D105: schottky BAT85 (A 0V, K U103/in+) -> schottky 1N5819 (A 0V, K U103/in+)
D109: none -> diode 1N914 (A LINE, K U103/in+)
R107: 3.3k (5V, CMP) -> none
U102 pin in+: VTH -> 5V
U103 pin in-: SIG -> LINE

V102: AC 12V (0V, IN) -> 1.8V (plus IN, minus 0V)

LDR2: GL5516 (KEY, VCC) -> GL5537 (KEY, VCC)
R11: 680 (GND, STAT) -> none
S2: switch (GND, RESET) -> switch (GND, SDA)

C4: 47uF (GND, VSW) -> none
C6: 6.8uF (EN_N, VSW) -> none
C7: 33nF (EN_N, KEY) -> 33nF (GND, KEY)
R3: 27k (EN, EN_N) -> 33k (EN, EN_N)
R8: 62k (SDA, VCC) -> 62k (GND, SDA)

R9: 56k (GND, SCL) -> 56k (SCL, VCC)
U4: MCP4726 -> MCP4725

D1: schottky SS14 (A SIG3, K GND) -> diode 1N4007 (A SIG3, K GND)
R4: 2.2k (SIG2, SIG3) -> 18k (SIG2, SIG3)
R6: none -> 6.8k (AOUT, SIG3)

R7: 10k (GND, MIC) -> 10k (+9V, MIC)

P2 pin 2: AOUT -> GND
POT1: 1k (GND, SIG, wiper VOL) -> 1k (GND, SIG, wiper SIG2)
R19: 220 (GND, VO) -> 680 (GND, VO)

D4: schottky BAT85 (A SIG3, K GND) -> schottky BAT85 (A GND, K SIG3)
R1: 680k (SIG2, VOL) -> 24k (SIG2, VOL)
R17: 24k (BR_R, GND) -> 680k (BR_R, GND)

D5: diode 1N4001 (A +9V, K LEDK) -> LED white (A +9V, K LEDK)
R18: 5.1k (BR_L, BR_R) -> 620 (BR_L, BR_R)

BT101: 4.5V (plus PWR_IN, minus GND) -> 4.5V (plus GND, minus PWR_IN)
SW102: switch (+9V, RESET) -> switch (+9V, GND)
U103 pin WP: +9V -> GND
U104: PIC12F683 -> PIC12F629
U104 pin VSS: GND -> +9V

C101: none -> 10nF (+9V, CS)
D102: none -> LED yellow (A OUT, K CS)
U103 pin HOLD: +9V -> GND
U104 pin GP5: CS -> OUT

▶ Problem statement: Please reproduce every line of the material word for word.

▶ Solution:
D105: schottky BAT85 (A 0V, K U103/in+) -> schottky 1N5819 (A 0V, K U103/in+)
D109: none -> diode 1N914 (A LINE, K U103/in+)
R107: 3.3k (5V, CMP) -> none
U102 pin in+: VTH -> 5V
U103 pin in-: SIG -> LINE

V102: AC 12V (0V, IN) -> 1.8V (plus IN, minus 0V)

LDR2: GL5516 (KEY, VCC) -> GL5537 (KEY, VCC)
R11: 680 (GND, STAT) -> none
S2: switch (GND, RESET) -> switch (GND, SDA)

C4: 47uF (GND, VSW) -> none
C6: 6.8uF (EN_N, VSW) -> none
C7: 33nF (EN_N, KEY) -> 33nF (GND, KEY)
R3: 27k (EN, EN_N) -> 33k (EN, EN_N)
R8: 62k (SDA, VCC) -> 62k (GND, SDA)

R9: 56k (GND, SCL) -> 56k (SCL, VCC)
U4: MCP4726 -> MCP4725

D1: schottky SS14 (A SIG3, K GND) -> diode 1N4007 (A SIG3, K GND)
R4: 2.2k (SIG2, SIG3) -> 18k (SIG2, SIG3)
R6: none -> 6.8k (AOUT, SIG3)

R7: 10k (GND, MIC) -> 10k (+9V, MIC)

P2 pin 2: AOUT -> GND
POT1: 1k (GND, SIG, wiper VOL) -> 1k (GND, SIG, wiper SIG2)
R19: 220 (GND, VO) -> 680 (GND, VO)

D4: schottky BAT85 (A SIG3, K GND) -> schottky BAT85 (A GND, K SIG3)
R1: 680k (SIG2, VOL) -> 24k (SIG2, VOL)
R17: 24k (BR_R, GND) -> 680k (BR_R, GND)

D5: diode 1N4001 (A +9V, K LEDK) -> LED white (A +9V, K LEDK)
R18: 5.1k (BR_L, BR_R) -> 620 (BR_L, BR_R)

BT101: 4.5V (plus PWR_IN, minus GND) -> 4.5V (plus GND, minus PWR_IN)
SW102: switch (+9V, RESET) -> switch (+9V, GND)
U103 pin WP: +9V -> GND
U104: PIC12F683 -> PIC12F629
U104 pin VSS: GND -> +9V

C101: none -> 10nF (+9V, CS)
D102: none -> LED yellow (A OUT, K CS)
U103 pin HOLD: +9V -> GND
U104 pin GP5: CS -> OUT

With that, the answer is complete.